* [WHAT YOU ARE ASKED TO DO]:
Search the listing below for the word "dumbbell", and copy every line in which it turns up.

* [RECORDS]:

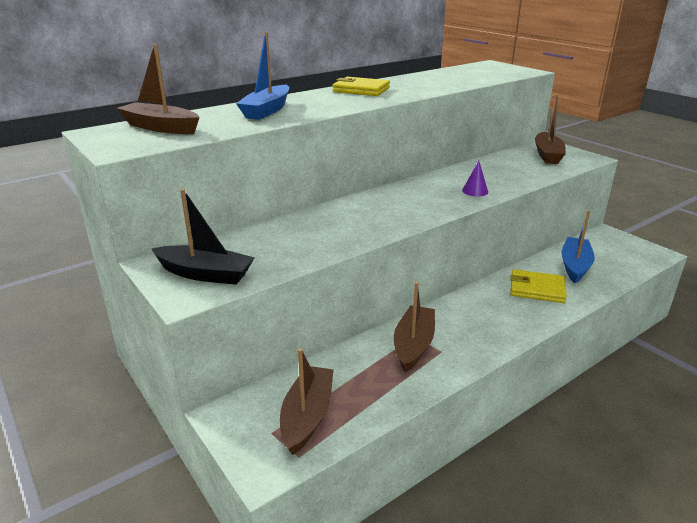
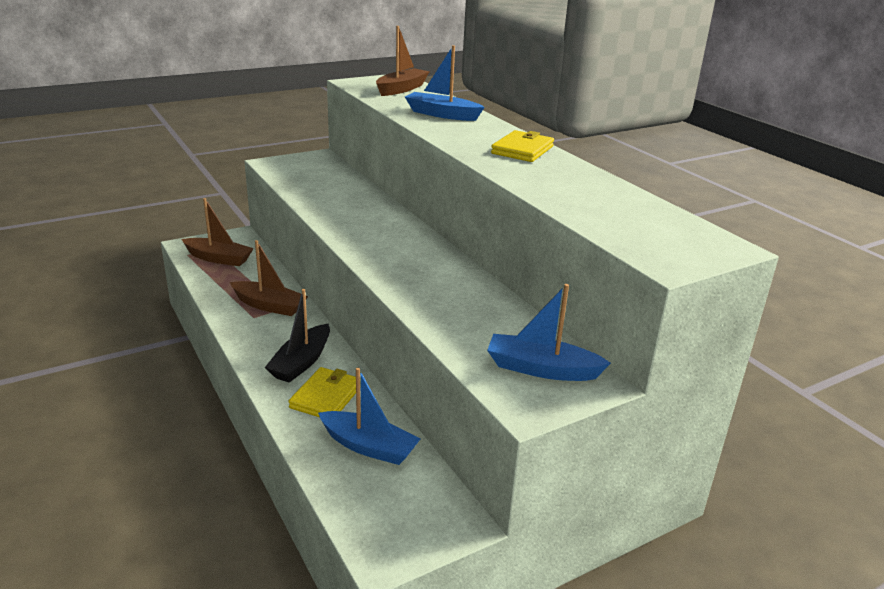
camera: 95 degrees right, 0 degrees up
(205, 274) = (295, 167): black boat -> black boat (301, 362)
(475, 191) = (408, 281): purple cone -> none
(547, 155) = (541, 369): brown boat -> blue boat

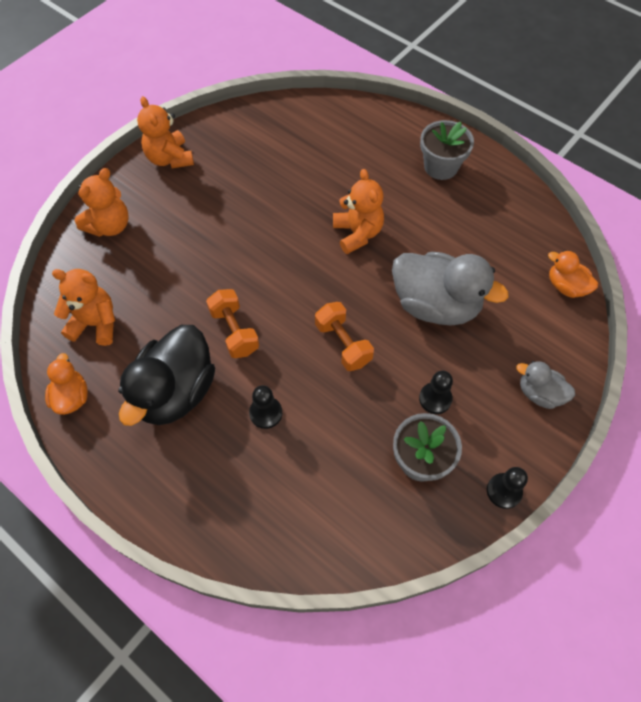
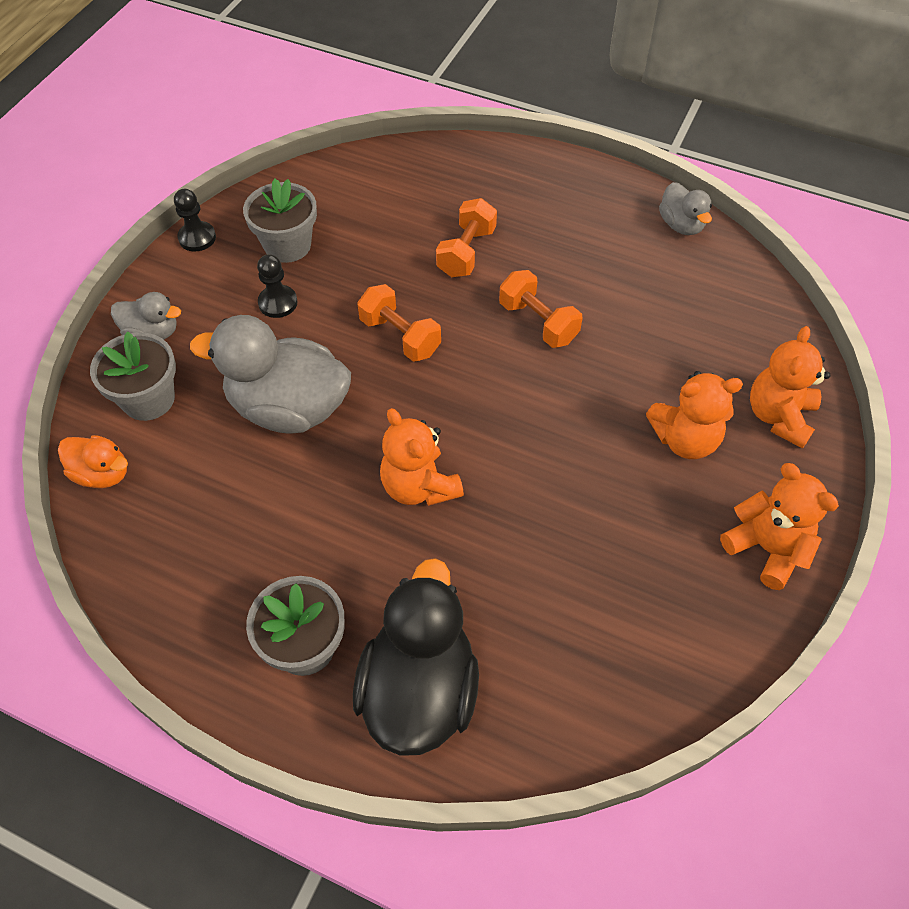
camera: 165 degrees right, 5 degrees down
(72, 397) = (681, 225): orange duck -> grey duck
(95, 324) = (707, 296): orange teddy bear -> orange teddy bear (685, 439)
(175, 392) = (574, 251): black duck -> black duck (419, 690)
(266, 413) = (466, 252): black pawn -> orange dumbbell
(538, 335) = (148, 399): none -> grey flower pot

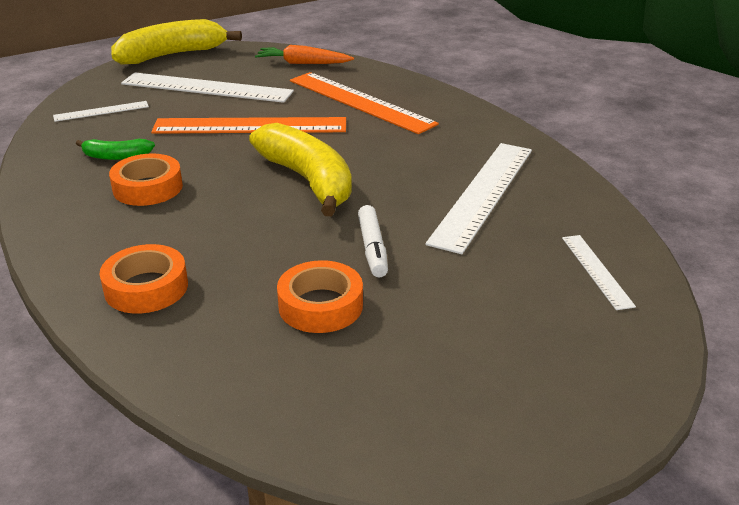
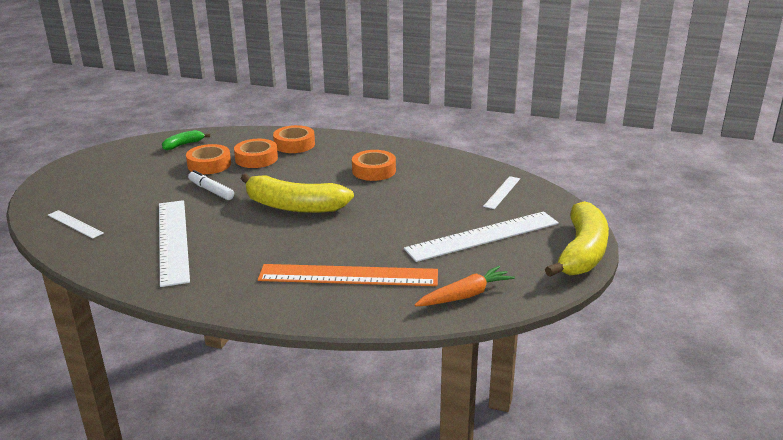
camera: 140 degrees right, 5 degrees down
(116, 156) = (425, 176): green banana -> green banana (183, 145)
(241, 283) = (256, 159): none -> orange tape
(250, 126) = (391, 222): orange ruler -> none

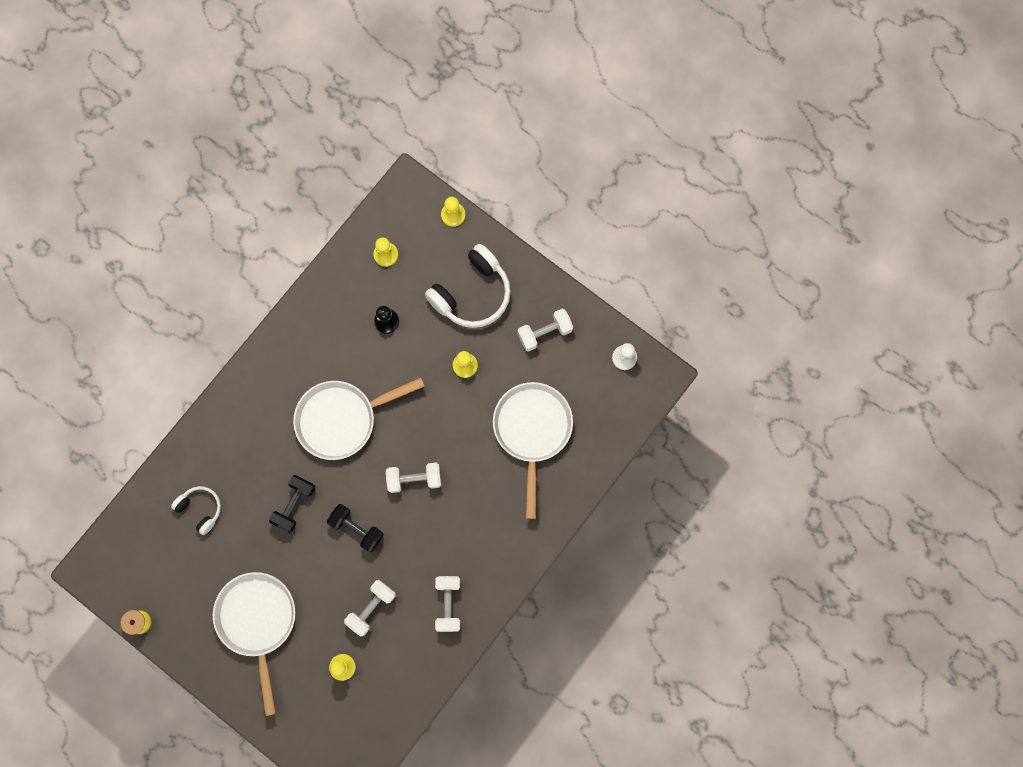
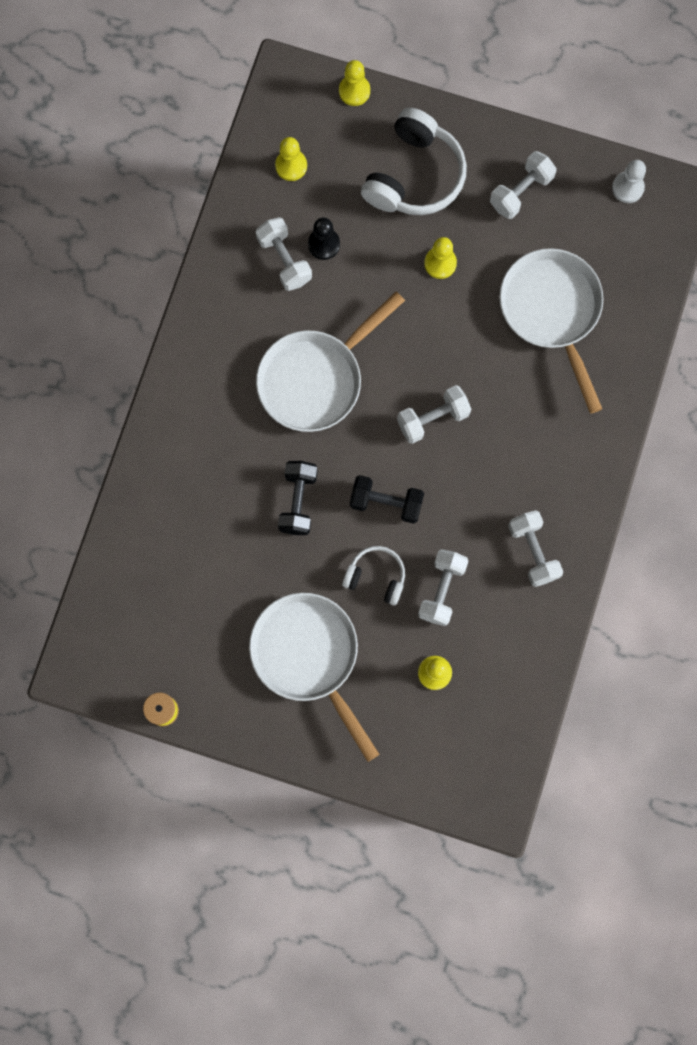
camera: 20 degrees left, 0 degrees up
(200, 509) = (184, 548): white headphones -> white headphones (376, 577)
(354, 323) = (284, 260): none -> white dumbbell

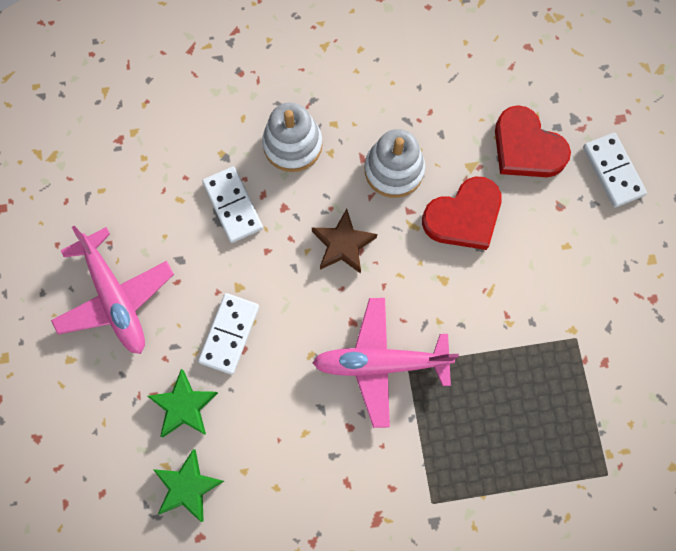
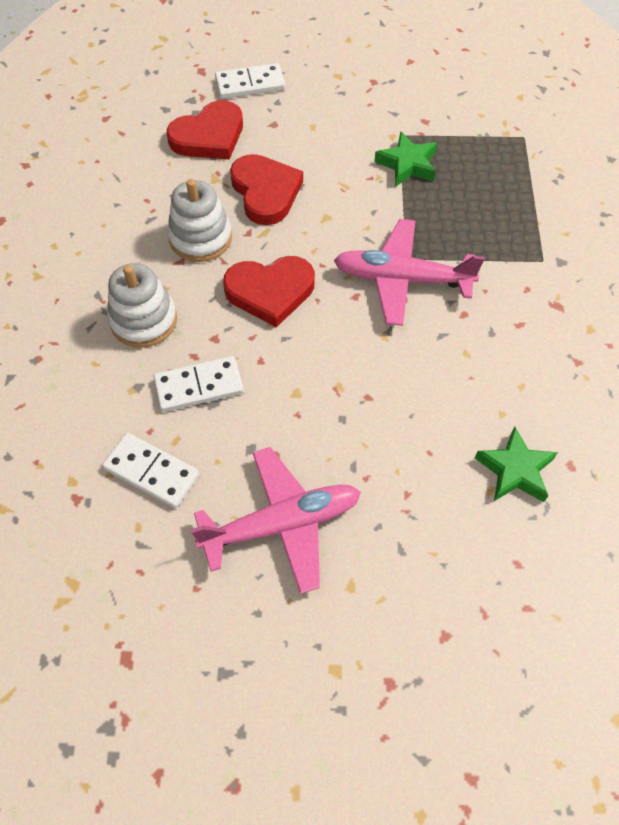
camera: 80 degrees left, 15 degrees down
(184, 406) = (424, 464): green star -> green star (407, 164)
(229, 334) = (348, 408): white domino -> white domino (151, 472)
(343, 244) = (270, 292): brown star -> red heart
(380, 363) = (402, 279): pink plane -> pink plane turned 90 degrees clockwise

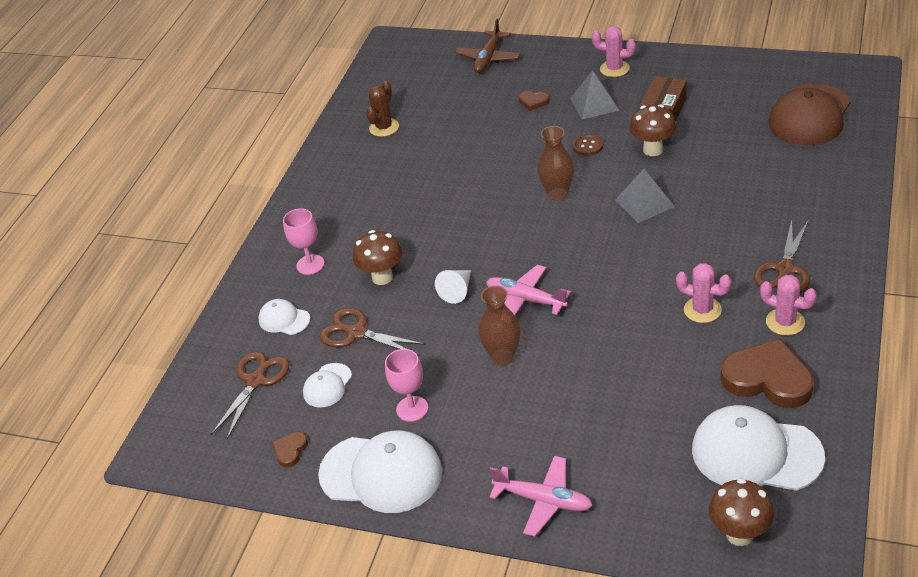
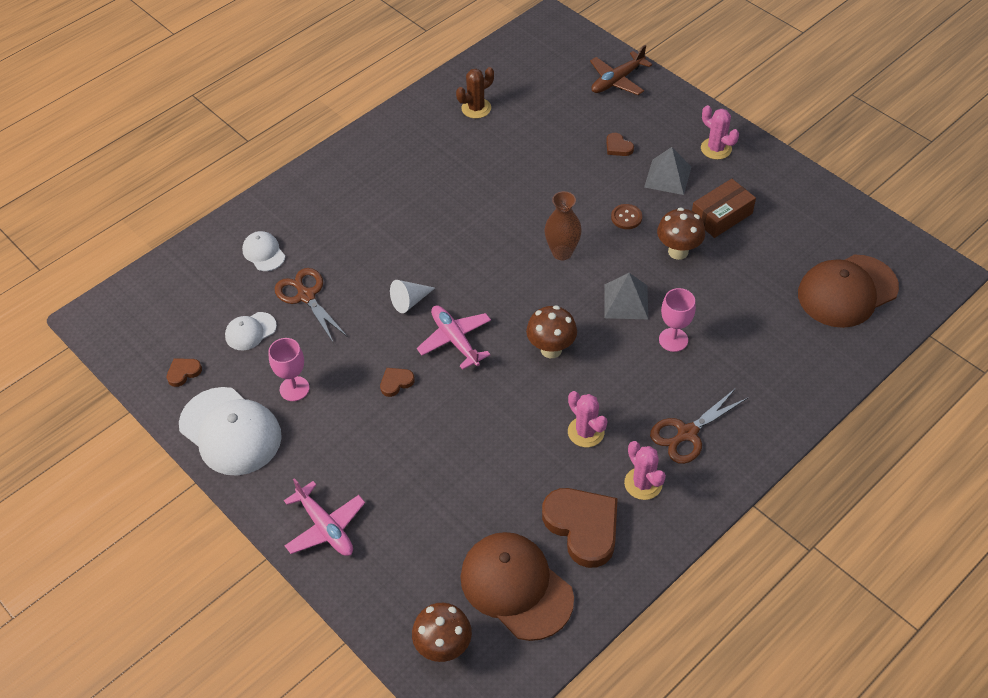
camera: 25 degrees right, 10 degrees up
(256, 381) = (204, 297): brown scissors -> none
(310, 264) = (320, 212): pink goblet -> pink goblet (673, 340)
(382, 277) = (363, 255): brown mushroom -> brown mushroom (551, 349)
(503, 357) = (396, 382): brown vase -> brown heart
(756, 453) = (516, 587): white cap -> brown cap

* [SOLUTION TO THIS TASK]:
(266, 413) = (466, 252): black pawn -> orange dumbbell
(354, 323) = (284, 260): none -> white dumbbell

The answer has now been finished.